** Opening Excerpted records block **

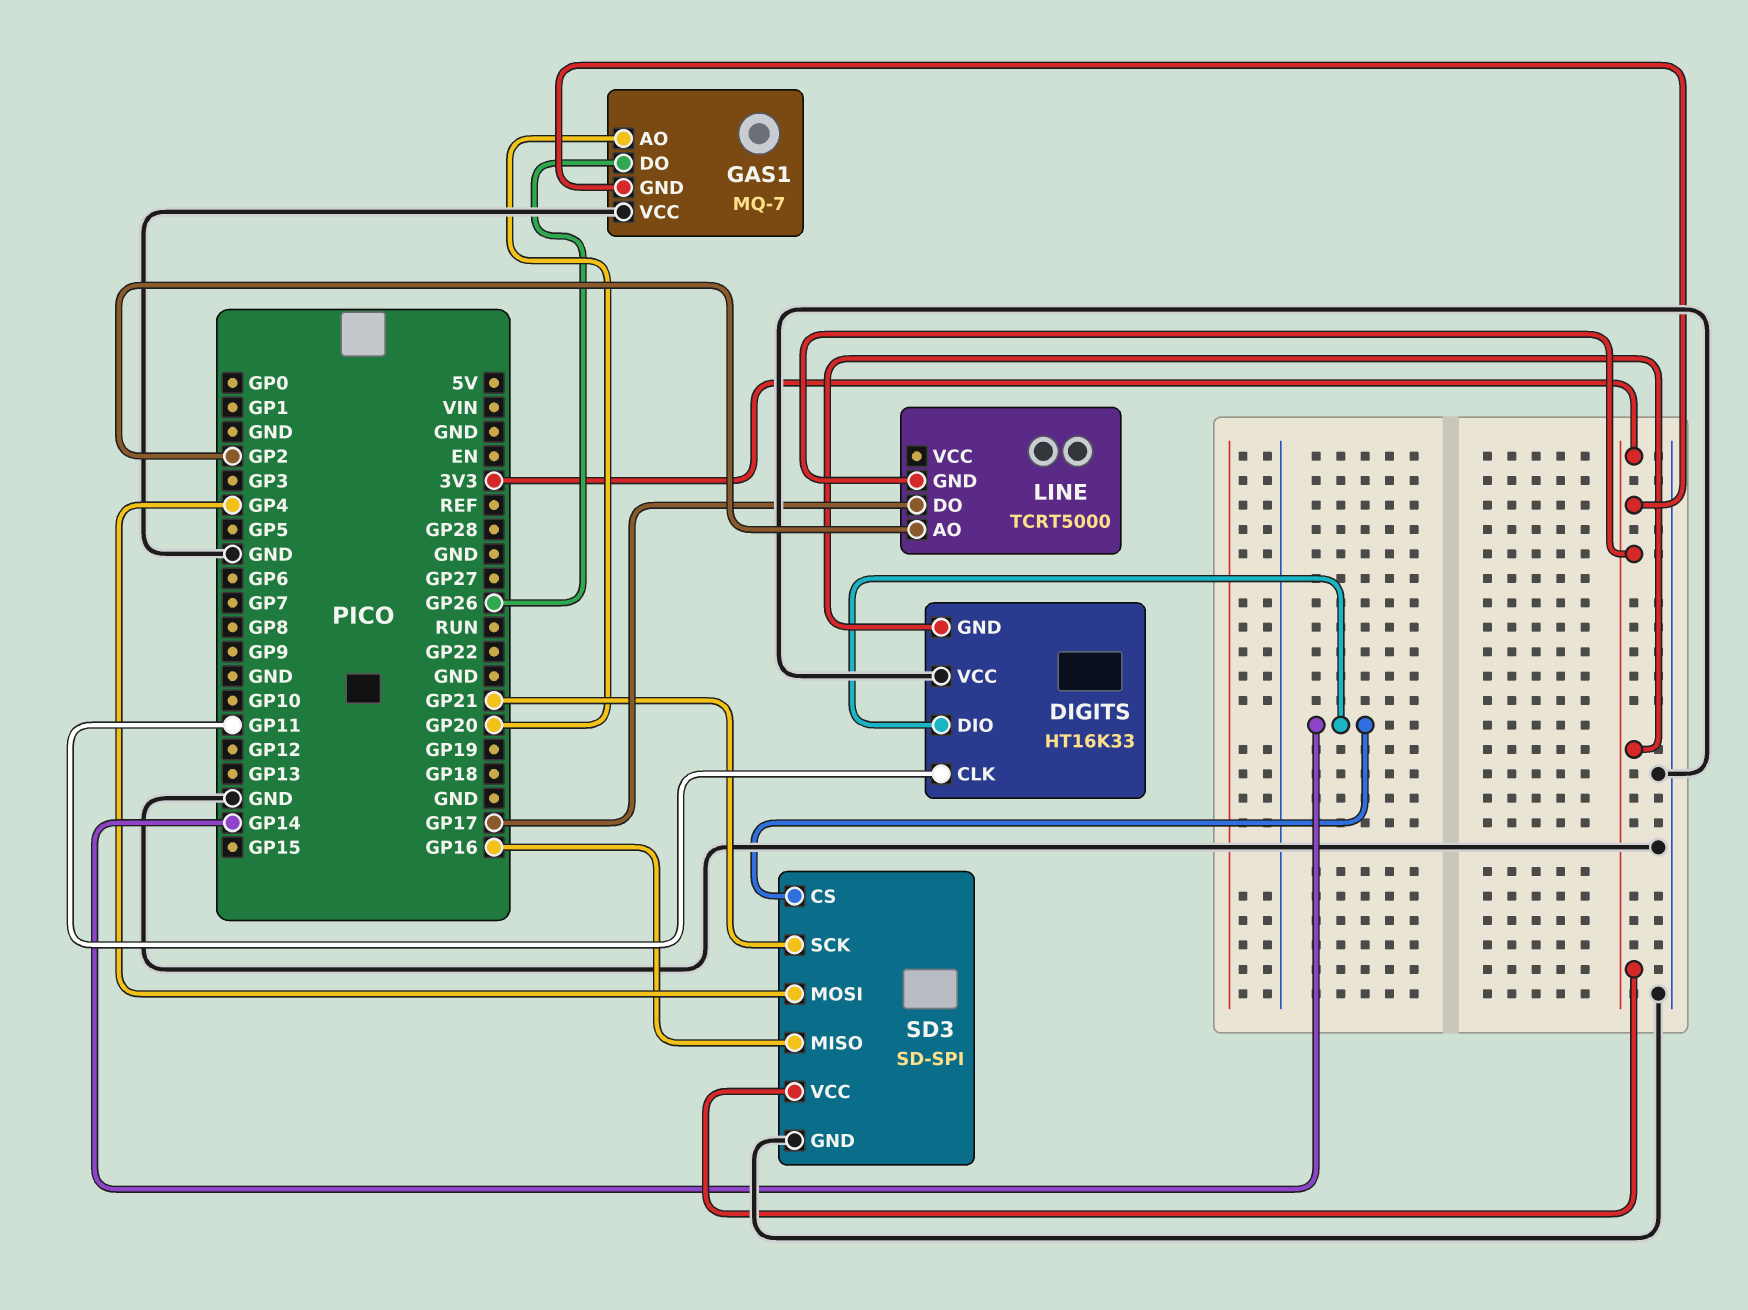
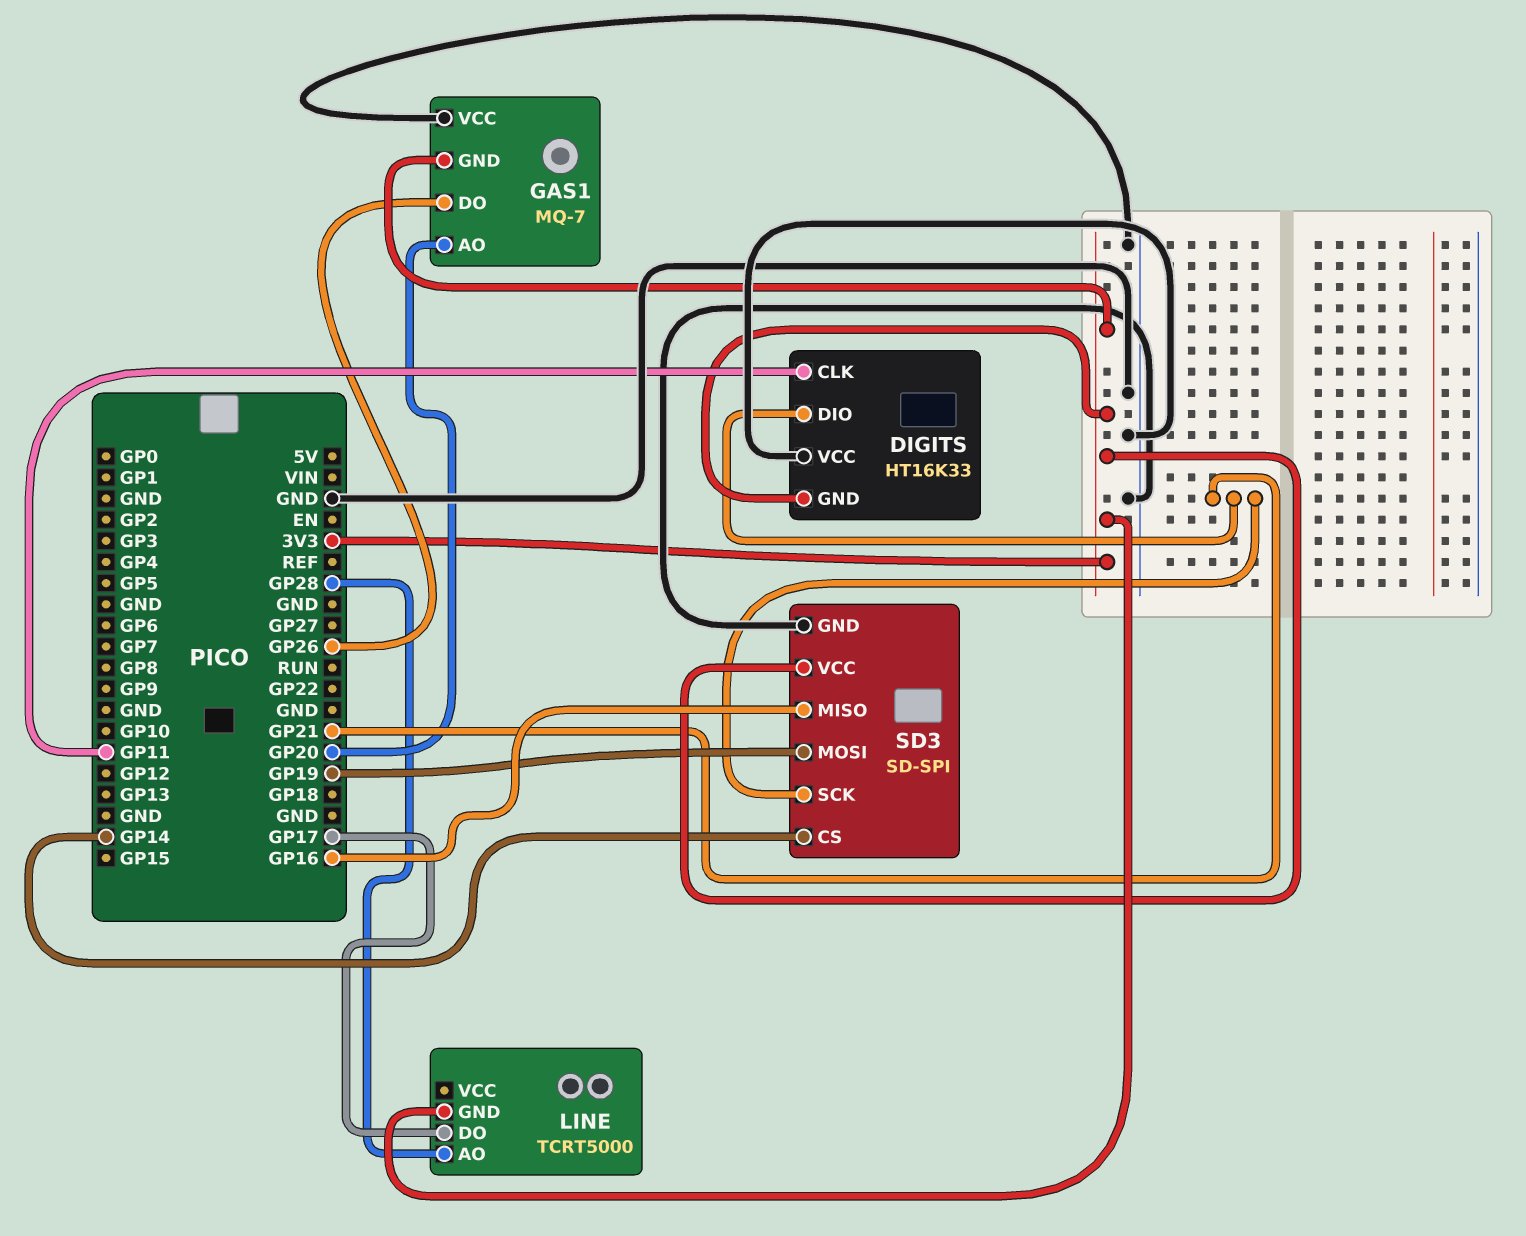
DIGITS pin DIO: GP14 -> GP21
LINE pin AO: GP2 -> GP28
SD3 pin MOSI: GP4 -> GP19

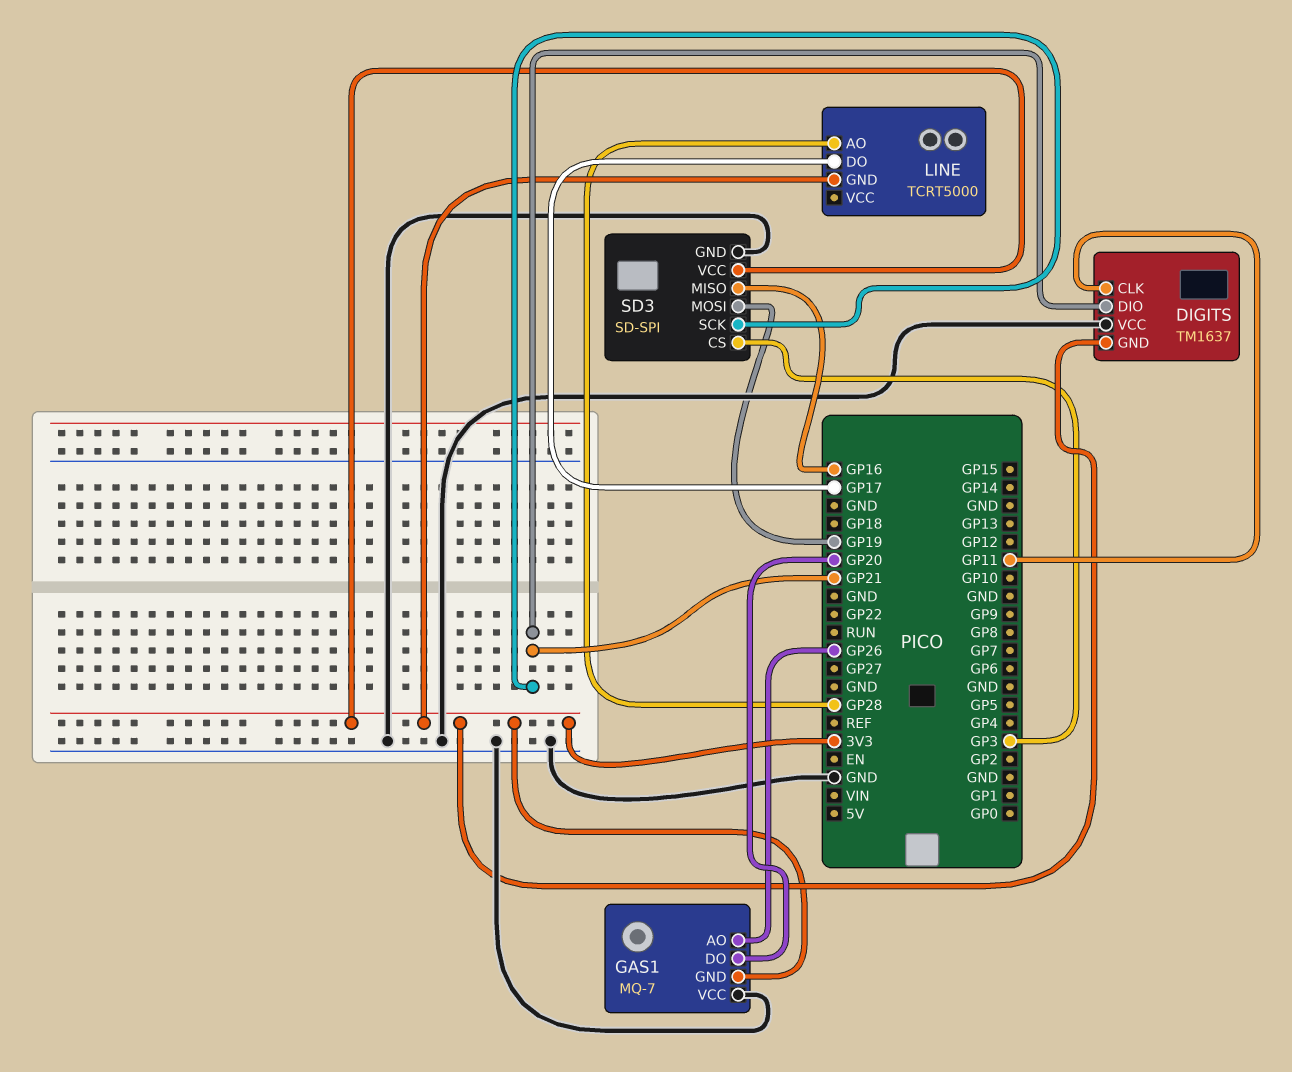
DIGITS: HT16K33 -> TM1637
GAS1 pin AO: GP20 -> GP26
GAS1 pin DO: GP26 -> GP20
SD3 pin CS: GP14 -> GP3

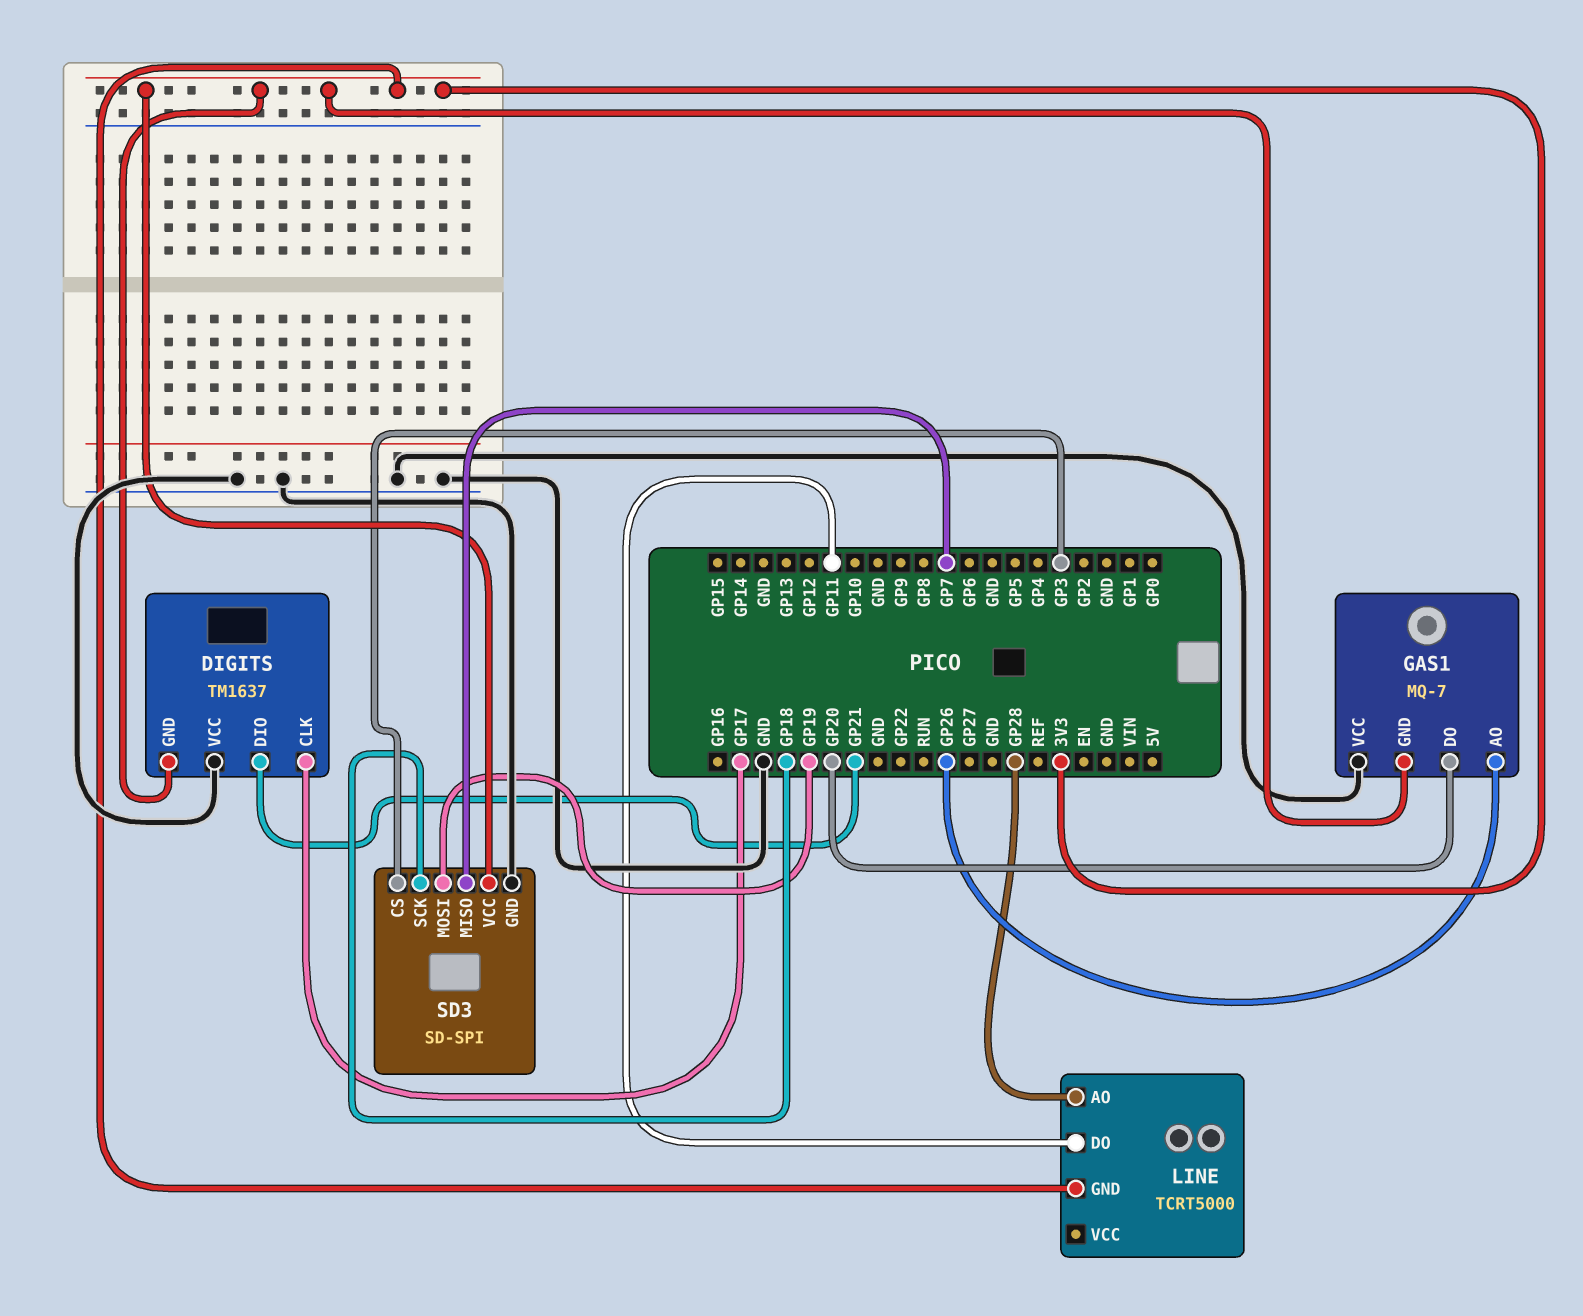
DIGITS pin CLK: GP11 -> GP17
LINE pin DO: GP17 -> GP11
SD3 pin MISO: GP16 -> GP7
SD3 pin SCK: GP21 -> GP18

** Closing Excerpted records block **

About this exercise — Please write out the whole listing exactly, but not the pictures in it.

Solution below —
DIGITS pin DIO: GP14 -> GP21
LINE pin AO: GP2 -> GP28
SD3 pin MOSI: GP4 -> GP19

DIGITS: HT16K33 -> TM1637
GAS1 pin AO: GP20 -> GP26
GAS1 pin DO: GP26 -> GP20
SD3 pin CS: GP14 -> GP3

DIGITS pin CLK: GP11 -> GP17
LINE pin DO: GP17 -> GP11
SD3 pin MISO: GP16 -> GP7
SD3 pin SCK: GP21 -> GP18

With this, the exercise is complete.